WHAT IS EXPECTED:
Copy every line of the entries that has the string "none" in it.

Content starts

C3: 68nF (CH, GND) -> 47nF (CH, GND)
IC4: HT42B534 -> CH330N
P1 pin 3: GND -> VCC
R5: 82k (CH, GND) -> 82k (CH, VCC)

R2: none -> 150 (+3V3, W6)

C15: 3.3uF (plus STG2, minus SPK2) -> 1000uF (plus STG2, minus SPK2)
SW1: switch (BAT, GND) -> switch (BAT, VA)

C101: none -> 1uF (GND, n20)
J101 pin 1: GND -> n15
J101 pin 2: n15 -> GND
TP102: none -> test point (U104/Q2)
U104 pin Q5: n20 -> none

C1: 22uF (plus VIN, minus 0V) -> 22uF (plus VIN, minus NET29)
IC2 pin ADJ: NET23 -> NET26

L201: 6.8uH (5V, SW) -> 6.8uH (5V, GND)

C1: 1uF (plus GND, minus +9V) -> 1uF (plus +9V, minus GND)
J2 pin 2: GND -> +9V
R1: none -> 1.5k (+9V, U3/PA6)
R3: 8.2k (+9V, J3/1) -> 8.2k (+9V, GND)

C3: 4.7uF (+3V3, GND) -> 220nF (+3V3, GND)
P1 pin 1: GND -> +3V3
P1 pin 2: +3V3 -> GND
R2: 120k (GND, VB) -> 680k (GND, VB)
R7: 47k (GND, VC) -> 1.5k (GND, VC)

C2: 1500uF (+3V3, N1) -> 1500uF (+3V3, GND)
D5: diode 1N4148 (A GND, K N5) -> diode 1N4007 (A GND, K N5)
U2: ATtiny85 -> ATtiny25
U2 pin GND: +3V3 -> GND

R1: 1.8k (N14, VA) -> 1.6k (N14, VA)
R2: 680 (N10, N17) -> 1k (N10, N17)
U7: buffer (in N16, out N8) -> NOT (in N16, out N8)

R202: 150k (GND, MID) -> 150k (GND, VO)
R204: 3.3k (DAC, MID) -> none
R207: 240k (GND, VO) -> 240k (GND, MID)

Content ends

PROBLEM SOLUTION:
R2: none -> 150 (+3V3, W6)
C101: none -> 1uF (GND, n20)
TP102: none -> test point (U104/Q2)
U104 pin Q5: n20 -> none
R1: none -> 1.5k (+9V, U3/PA6)
R204: 3.3k (DAC, MID) -> none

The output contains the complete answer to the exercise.